[PROVIDED MATERIAL — start]

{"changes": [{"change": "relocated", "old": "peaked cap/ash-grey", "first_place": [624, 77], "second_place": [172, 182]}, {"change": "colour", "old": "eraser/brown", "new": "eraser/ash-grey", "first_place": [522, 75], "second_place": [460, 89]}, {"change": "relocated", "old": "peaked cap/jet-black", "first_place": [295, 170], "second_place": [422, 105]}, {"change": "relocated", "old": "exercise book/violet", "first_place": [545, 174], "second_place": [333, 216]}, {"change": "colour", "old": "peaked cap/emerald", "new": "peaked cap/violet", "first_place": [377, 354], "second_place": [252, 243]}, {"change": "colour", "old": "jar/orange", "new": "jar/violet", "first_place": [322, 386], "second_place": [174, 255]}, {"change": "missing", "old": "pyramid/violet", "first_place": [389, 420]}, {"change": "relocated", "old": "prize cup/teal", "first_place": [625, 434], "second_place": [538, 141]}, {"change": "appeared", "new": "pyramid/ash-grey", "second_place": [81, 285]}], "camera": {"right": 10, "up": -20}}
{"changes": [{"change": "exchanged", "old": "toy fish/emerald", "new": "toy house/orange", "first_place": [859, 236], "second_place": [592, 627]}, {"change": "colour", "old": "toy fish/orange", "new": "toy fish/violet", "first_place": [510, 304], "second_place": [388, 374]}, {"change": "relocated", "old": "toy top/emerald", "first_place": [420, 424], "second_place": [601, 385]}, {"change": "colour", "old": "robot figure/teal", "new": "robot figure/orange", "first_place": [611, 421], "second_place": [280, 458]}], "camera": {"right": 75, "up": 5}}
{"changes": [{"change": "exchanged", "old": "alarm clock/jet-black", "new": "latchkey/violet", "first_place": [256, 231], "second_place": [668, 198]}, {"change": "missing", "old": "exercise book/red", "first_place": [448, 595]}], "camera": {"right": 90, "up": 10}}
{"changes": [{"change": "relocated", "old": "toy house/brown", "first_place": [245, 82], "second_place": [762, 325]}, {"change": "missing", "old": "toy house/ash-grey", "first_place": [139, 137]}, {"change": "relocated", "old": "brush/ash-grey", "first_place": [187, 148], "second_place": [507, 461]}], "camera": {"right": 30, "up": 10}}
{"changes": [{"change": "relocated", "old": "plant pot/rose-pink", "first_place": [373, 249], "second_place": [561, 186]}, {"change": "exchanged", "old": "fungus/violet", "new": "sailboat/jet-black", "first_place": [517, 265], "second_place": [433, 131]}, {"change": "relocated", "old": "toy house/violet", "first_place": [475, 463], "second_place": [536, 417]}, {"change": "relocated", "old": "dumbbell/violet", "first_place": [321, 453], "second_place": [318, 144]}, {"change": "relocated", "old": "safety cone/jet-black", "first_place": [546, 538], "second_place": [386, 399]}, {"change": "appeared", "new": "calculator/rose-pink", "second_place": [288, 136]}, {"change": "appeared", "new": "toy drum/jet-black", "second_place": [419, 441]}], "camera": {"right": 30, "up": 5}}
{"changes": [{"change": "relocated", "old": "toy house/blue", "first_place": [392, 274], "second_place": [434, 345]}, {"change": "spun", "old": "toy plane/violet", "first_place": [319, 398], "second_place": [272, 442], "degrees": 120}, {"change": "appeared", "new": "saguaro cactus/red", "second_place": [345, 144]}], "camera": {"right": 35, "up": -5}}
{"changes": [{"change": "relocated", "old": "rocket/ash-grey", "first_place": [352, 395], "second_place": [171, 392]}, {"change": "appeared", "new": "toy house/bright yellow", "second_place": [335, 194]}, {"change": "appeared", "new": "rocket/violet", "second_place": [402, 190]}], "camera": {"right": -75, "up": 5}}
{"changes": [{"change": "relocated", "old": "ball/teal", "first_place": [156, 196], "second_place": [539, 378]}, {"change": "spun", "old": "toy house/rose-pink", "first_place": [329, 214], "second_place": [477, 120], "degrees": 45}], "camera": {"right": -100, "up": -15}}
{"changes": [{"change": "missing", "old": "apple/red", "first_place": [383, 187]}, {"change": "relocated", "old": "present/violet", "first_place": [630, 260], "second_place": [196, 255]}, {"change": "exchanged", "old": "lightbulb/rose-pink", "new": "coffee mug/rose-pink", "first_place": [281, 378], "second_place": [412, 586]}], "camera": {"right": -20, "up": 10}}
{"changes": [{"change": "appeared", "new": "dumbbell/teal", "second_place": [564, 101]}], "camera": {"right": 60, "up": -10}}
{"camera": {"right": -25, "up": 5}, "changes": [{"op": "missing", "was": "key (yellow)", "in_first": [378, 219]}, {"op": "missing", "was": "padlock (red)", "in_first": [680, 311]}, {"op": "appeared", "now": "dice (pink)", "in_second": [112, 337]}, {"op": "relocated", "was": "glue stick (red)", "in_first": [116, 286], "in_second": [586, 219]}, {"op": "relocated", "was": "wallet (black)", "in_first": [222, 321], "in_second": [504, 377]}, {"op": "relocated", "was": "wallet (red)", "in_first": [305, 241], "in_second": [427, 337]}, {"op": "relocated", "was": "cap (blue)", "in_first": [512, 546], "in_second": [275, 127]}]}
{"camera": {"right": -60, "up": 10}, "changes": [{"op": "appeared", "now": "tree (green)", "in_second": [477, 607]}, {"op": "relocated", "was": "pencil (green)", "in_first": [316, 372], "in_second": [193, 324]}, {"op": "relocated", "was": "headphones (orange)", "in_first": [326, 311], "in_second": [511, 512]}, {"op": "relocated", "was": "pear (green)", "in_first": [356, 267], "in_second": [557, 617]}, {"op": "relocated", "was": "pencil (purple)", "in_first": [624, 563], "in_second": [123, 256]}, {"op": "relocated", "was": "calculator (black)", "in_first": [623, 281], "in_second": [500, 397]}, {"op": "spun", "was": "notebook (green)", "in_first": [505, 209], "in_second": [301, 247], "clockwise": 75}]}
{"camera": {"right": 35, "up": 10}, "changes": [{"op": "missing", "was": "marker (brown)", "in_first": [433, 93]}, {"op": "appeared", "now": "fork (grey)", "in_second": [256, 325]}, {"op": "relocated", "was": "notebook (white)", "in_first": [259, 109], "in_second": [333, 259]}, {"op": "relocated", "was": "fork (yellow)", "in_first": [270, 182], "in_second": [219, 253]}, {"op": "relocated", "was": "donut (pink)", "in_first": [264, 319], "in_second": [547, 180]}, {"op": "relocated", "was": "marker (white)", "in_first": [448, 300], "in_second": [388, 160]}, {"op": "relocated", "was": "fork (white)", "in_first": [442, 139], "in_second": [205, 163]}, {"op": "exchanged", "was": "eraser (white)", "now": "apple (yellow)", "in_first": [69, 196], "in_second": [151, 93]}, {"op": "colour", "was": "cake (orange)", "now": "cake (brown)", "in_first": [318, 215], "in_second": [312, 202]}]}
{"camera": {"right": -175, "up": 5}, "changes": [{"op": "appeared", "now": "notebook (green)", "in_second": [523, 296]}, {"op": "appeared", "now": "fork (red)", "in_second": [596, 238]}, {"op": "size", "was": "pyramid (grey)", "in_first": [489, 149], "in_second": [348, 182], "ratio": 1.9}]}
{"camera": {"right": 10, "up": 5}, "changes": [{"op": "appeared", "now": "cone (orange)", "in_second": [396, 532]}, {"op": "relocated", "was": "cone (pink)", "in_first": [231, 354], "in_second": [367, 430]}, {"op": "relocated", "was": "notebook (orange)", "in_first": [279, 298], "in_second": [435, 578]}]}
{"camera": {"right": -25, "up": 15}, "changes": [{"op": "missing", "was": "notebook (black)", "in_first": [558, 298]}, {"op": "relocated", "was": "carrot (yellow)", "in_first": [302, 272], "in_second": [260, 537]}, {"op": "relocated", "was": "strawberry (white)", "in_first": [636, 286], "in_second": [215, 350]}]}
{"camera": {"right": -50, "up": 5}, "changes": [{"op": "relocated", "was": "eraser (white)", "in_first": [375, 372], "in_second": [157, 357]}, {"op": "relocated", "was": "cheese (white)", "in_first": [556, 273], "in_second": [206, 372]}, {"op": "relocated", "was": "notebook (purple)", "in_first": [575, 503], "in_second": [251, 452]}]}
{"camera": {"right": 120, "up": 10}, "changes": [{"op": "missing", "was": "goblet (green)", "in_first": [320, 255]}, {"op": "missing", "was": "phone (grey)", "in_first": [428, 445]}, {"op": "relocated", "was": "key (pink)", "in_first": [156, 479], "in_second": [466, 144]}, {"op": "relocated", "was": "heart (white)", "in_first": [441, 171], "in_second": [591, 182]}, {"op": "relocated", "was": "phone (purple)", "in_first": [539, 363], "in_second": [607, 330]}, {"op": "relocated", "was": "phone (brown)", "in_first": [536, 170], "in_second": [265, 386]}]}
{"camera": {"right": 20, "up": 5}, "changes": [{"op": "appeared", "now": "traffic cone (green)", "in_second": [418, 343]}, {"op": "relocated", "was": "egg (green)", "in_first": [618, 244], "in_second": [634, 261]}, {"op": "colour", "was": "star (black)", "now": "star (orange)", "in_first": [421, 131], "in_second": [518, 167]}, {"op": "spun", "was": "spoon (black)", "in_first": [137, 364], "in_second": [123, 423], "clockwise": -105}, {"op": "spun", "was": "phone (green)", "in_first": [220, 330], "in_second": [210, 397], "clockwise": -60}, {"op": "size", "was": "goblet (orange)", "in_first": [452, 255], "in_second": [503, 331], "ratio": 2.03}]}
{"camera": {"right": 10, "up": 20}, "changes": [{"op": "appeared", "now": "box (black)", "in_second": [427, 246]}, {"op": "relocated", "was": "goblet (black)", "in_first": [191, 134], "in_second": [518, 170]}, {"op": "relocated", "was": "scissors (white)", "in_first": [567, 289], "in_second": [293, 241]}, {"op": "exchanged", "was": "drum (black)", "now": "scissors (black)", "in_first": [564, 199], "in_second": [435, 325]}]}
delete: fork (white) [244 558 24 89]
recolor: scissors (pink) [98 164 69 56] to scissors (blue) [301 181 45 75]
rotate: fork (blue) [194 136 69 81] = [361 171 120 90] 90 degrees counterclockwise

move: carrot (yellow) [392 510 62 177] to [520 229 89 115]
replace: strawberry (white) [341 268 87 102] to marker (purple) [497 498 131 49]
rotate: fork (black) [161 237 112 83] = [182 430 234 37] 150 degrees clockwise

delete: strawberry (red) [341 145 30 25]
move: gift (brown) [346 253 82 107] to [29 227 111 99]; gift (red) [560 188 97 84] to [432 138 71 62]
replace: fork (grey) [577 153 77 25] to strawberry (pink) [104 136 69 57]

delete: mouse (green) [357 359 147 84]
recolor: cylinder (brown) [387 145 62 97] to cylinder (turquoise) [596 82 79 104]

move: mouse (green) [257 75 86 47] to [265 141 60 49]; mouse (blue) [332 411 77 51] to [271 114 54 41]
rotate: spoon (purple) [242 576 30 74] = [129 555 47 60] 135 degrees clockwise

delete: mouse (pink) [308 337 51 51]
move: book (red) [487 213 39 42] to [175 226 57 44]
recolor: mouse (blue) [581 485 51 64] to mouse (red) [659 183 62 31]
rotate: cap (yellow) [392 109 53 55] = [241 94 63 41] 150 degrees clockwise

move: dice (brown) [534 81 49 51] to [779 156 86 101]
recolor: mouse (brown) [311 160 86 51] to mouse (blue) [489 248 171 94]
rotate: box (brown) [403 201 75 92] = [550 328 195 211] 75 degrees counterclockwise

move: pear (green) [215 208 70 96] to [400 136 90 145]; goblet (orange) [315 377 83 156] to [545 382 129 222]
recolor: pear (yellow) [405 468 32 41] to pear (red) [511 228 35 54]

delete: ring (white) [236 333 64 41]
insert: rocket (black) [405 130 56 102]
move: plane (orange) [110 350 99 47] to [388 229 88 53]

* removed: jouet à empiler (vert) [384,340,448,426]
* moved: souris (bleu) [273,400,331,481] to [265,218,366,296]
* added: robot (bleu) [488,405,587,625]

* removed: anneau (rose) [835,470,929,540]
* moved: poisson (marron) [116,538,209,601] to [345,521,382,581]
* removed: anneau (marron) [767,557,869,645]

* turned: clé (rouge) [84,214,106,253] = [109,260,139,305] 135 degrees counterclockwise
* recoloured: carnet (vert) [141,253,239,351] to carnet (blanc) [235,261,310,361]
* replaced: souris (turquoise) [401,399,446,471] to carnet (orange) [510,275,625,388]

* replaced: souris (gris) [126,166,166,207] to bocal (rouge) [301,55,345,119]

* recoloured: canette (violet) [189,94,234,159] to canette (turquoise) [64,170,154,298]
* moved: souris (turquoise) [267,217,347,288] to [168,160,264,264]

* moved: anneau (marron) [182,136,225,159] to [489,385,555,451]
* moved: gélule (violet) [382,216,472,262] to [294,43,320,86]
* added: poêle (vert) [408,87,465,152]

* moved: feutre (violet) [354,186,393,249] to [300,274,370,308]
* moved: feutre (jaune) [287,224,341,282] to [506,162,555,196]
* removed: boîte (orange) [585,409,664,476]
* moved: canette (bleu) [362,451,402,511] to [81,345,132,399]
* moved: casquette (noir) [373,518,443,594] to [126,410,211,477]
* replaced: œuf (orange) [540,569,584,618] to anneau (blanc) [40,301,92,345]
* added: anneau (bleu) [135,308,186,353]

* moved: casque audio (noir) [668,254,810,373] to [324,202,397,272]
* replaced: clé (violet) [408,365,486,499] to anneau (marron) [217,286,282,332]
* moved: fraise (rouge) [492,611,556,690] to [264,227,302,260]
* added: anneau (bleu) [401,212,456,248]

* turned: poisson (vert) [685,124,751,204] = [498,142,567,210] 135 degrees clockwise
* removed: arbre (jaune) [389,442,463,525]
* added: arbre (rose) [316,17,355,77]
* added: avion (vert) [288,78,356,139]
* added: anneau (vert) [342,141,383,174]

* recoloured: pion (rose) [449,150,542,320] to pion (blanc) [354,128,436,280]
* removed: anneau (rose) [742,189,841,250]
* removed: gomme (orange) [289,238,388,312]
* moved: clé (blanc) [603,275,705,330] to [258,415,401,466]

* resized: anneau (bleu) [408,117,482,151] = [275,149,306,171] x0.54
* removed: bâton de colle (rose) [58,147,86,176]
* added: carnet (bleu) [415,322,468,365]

[PROVIDED MATERIAL — finish]

> AIM OF THE TASK
From the data above, reproduce word for word the lines running from the line with "empiler (vert) [384,340,448,426]" to the line with "[273,400,331,481] to [265,218,366,296]", ends included.

> WRITTEN SOLUTION
* removed: jouet à empiler (vert) [384,340,448,426]
* moved: souris (bleu) [273,400,331,481] to [265,218,366,296]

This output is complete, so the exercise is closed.